**The task**
Restate the listing below word for word; no pictures belong in the copy.

**Data**
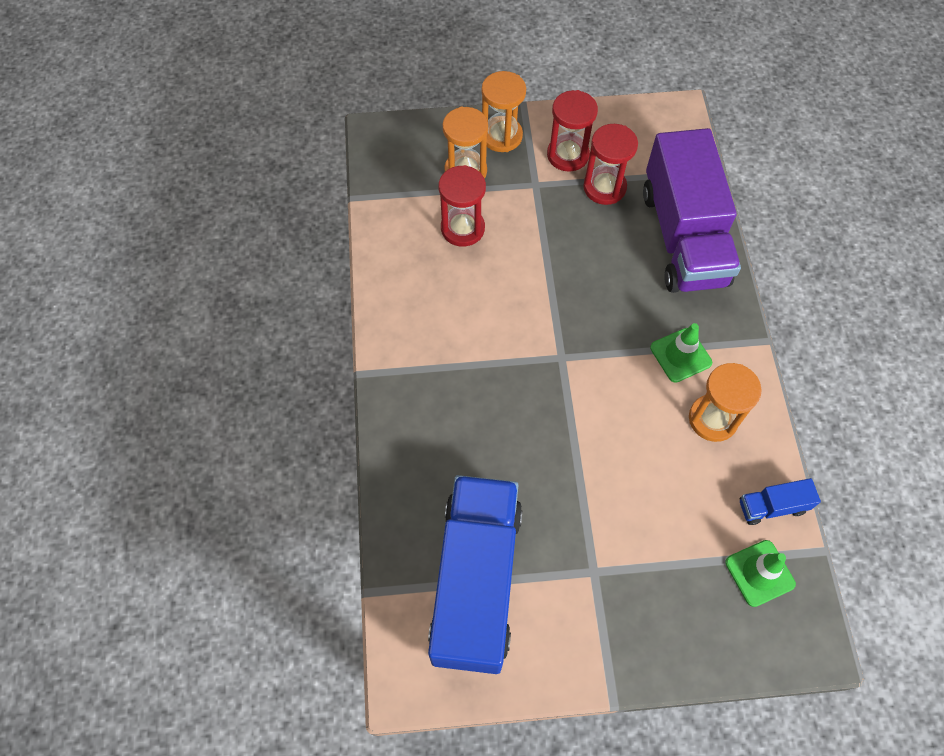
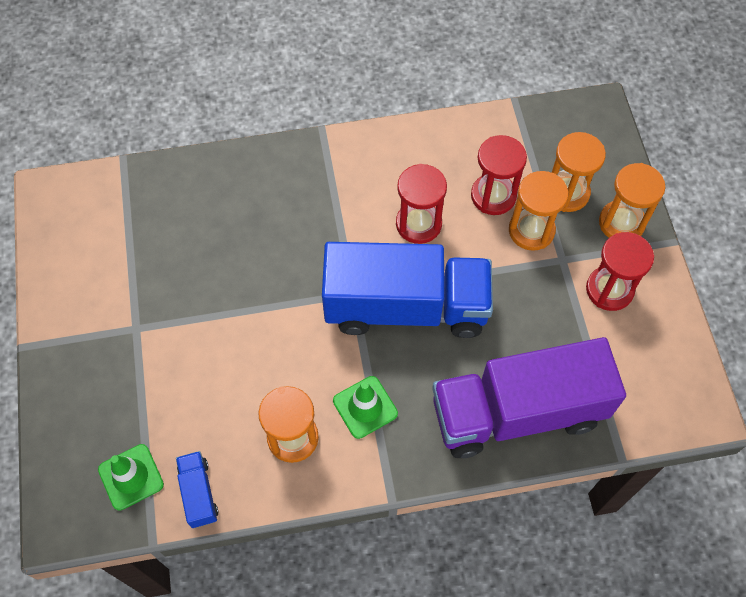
camera: 85 degrees right, 0 degrees up
(476, 581) = (129, 235): blue truck -> blue truck (406, 307)
(503, 203) = (531, 230): none -> orange hourglass
(604, 187) = (571, 328): red hourglass -> red hourglass (418, 224)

**Your solution**
camera: 85 degrees right, 0 degrees up
(476, 581) = (129, 235): blue truck -> blue truck (406, 307)
(503, 203) = (531, 230): none -> orange hourglass
(604, 187) = (571, 328): red hourglass -> red hourglass (418, 224)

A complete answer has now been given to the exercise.